** Opening Exercise data block **
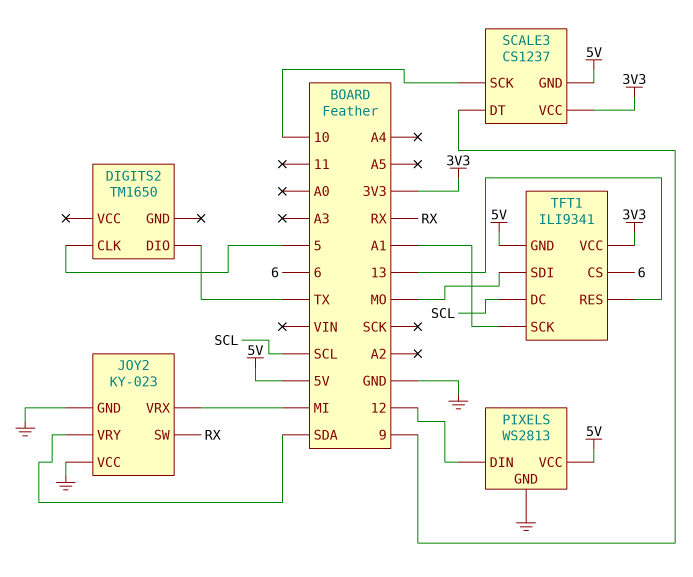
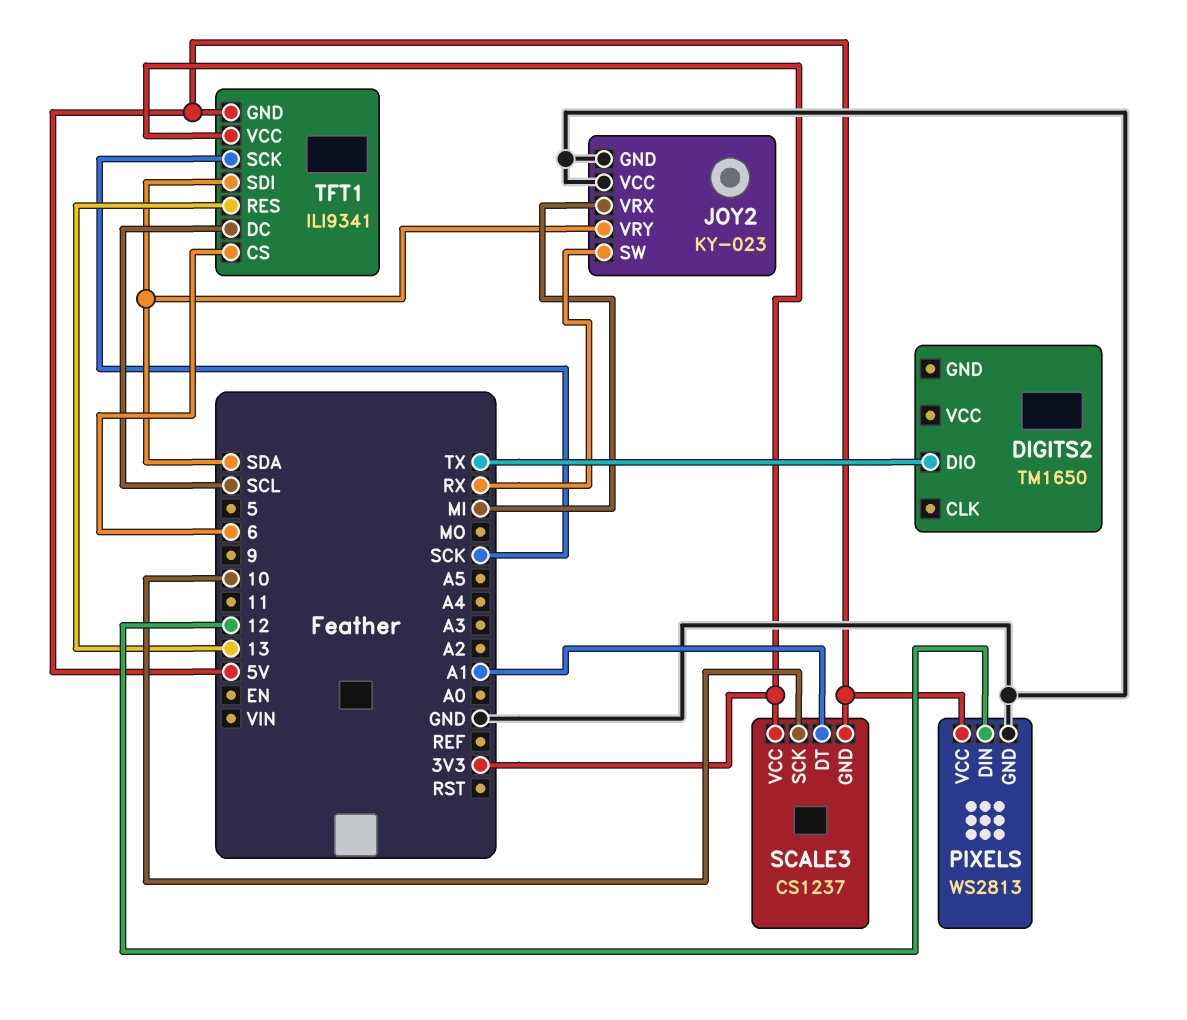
DIGITS2 pin CLK: 5 -> none
SCALE3 pin DT: 9 -> A1
TFT1 pin SCK: A1 -> SCK
TFT1 pin SDI: MO -> SDA

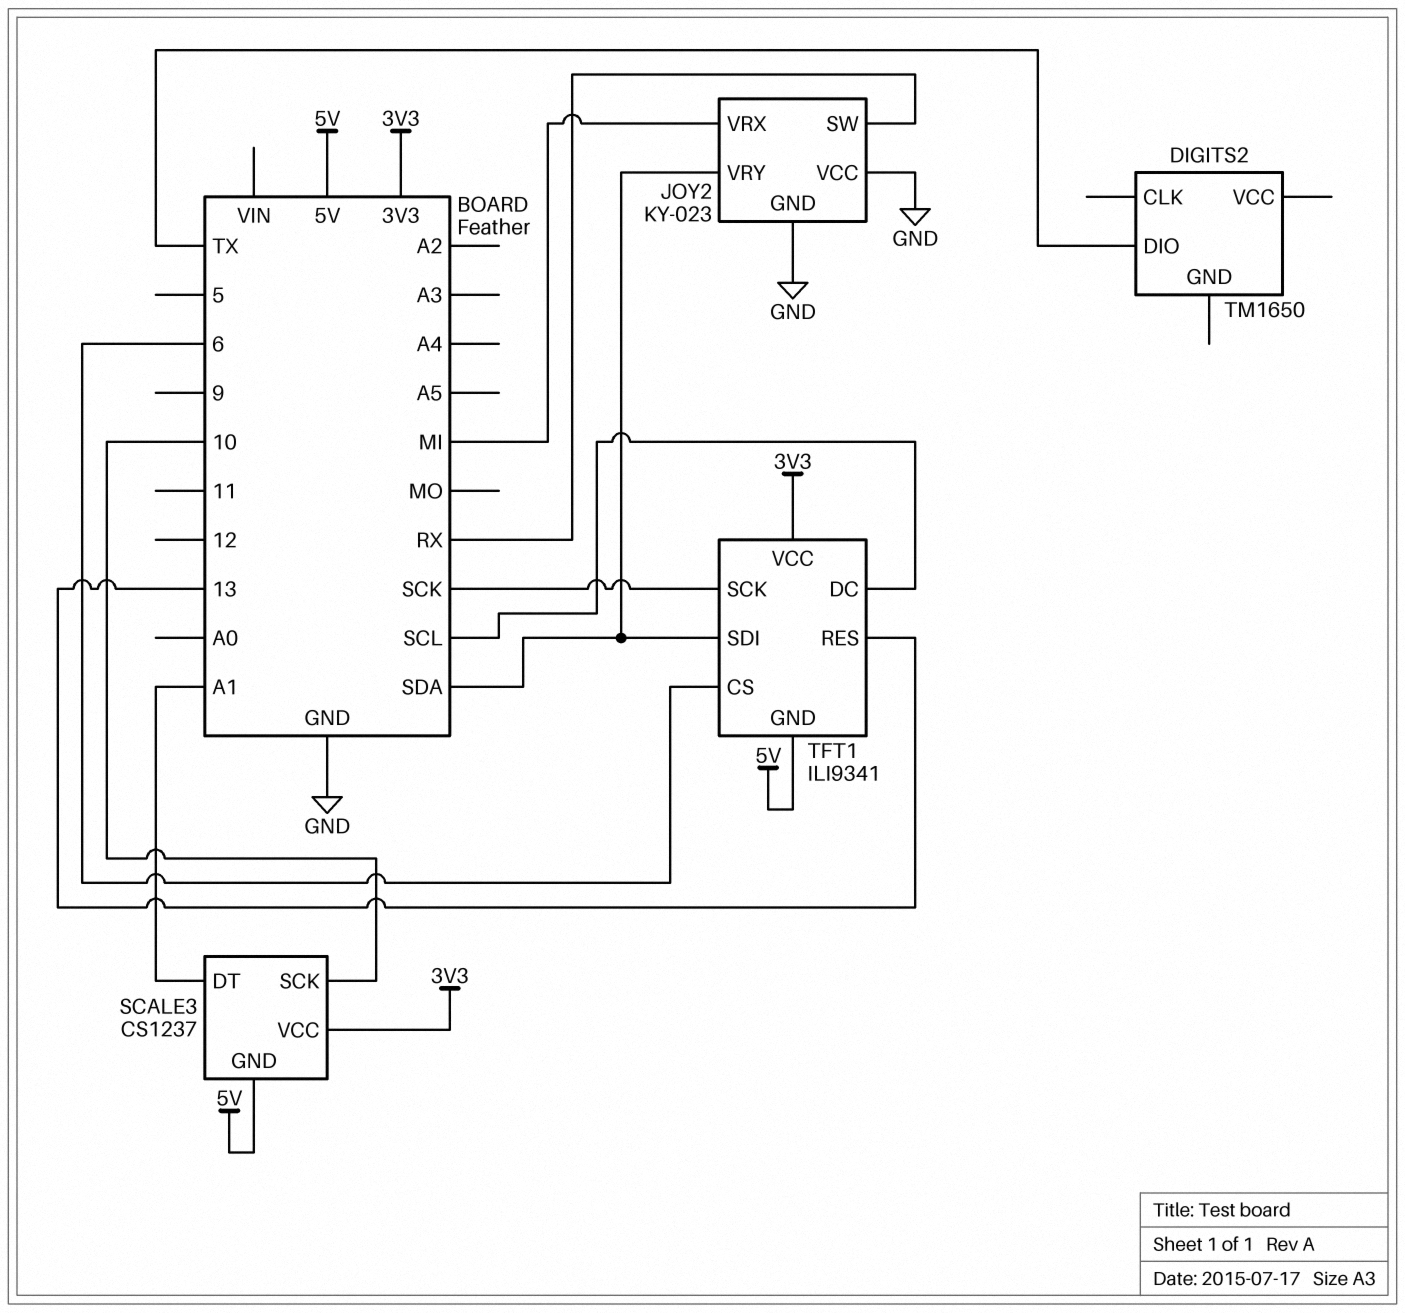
PIXELS: WS2813 -> none
PIXELS pin DIN: 12 -> none
PIXELS pin GND: GND -> none
PIXELS pin VCC: 5V -> none

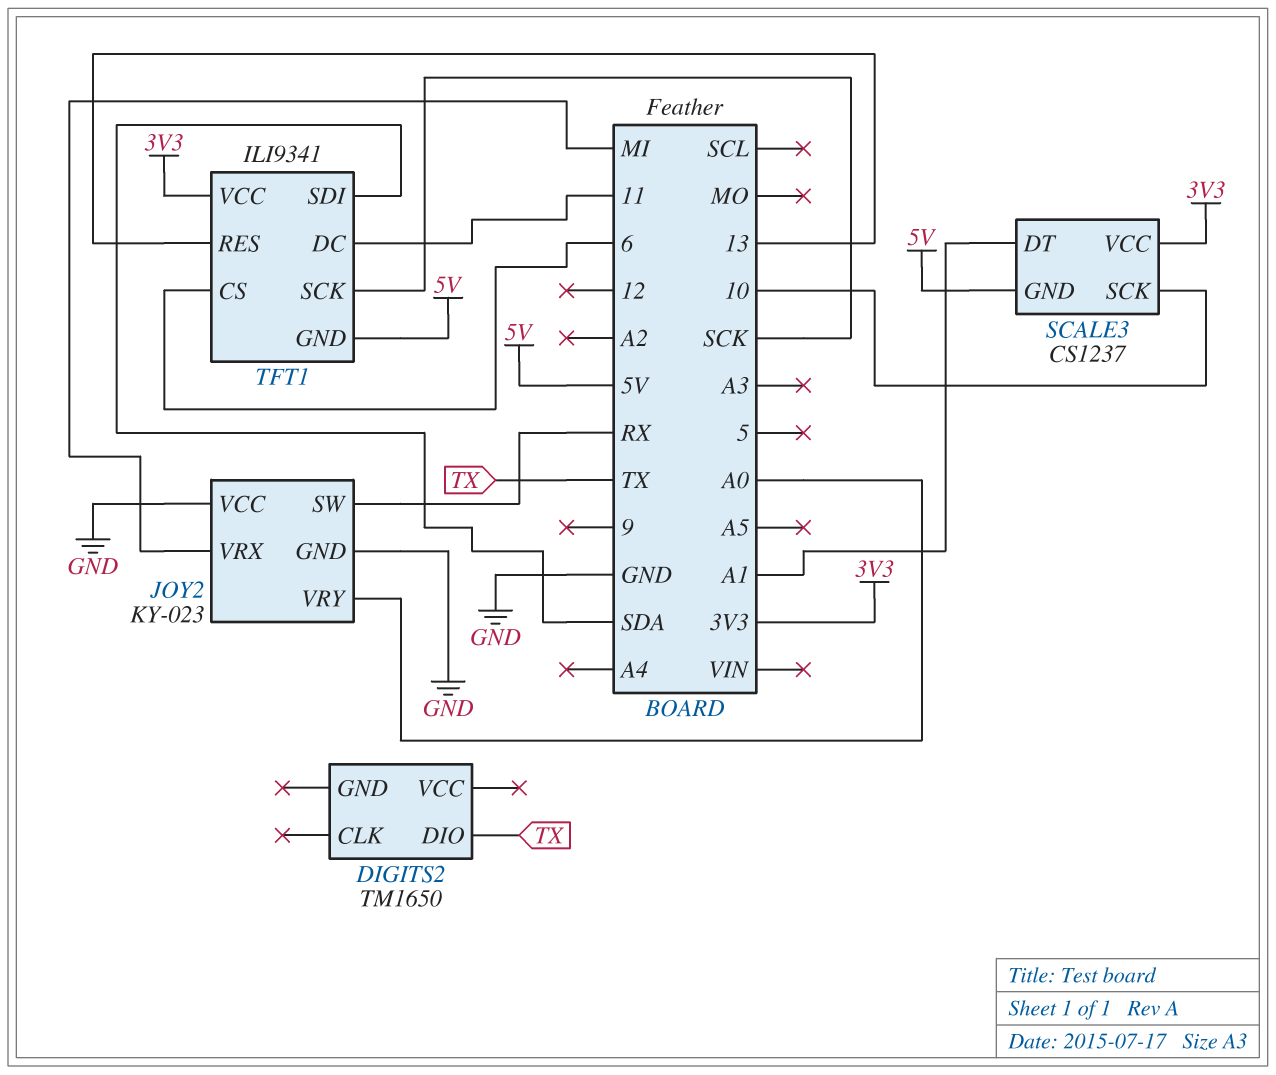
JOY2 pin VRY: SDA -> A0
TFT1 pin DC: SCL -> 11

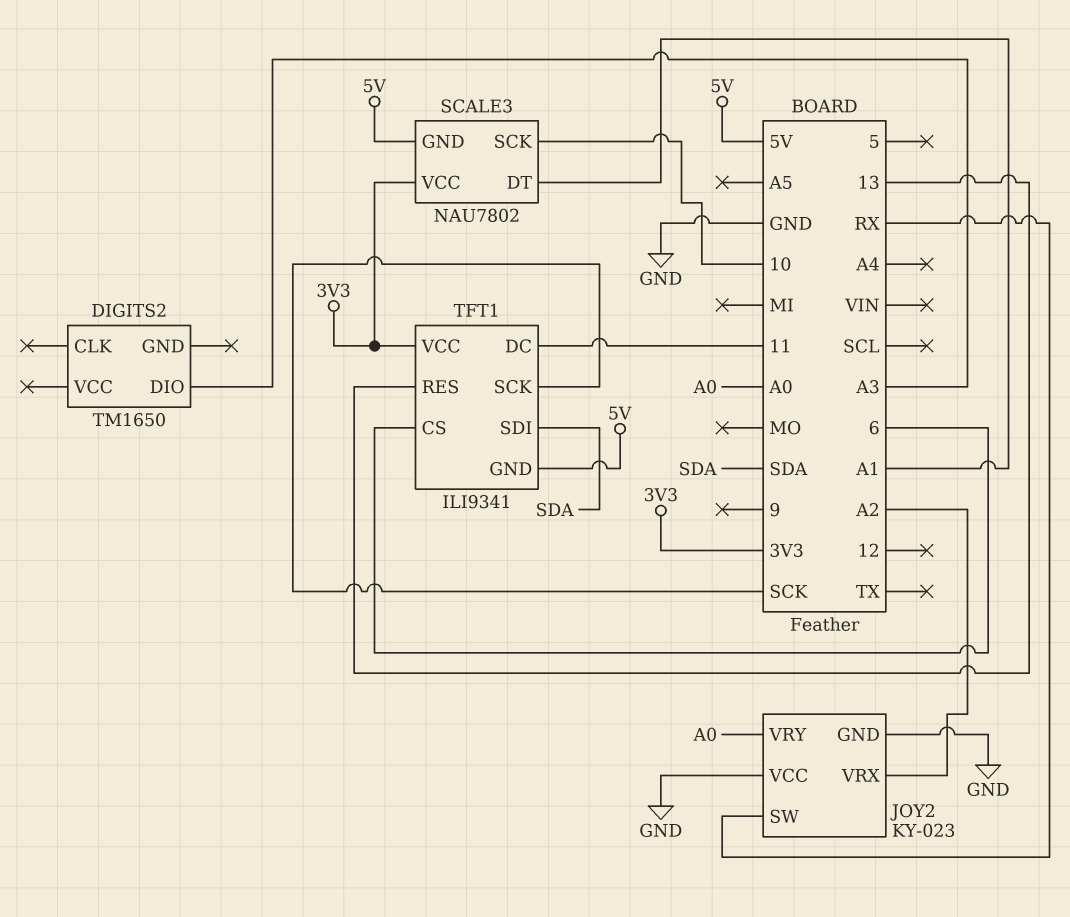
DIGITS2 pin DIO: TX -> A3
JOY2 pin VRX: MI -> A2
SCALE3: CS1237 -> NAU7802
** Closing Exercise data block **
Task prompt:
Check each line of the material above for the word "none", then state how many lines hold it. Only the number.

Result below:
5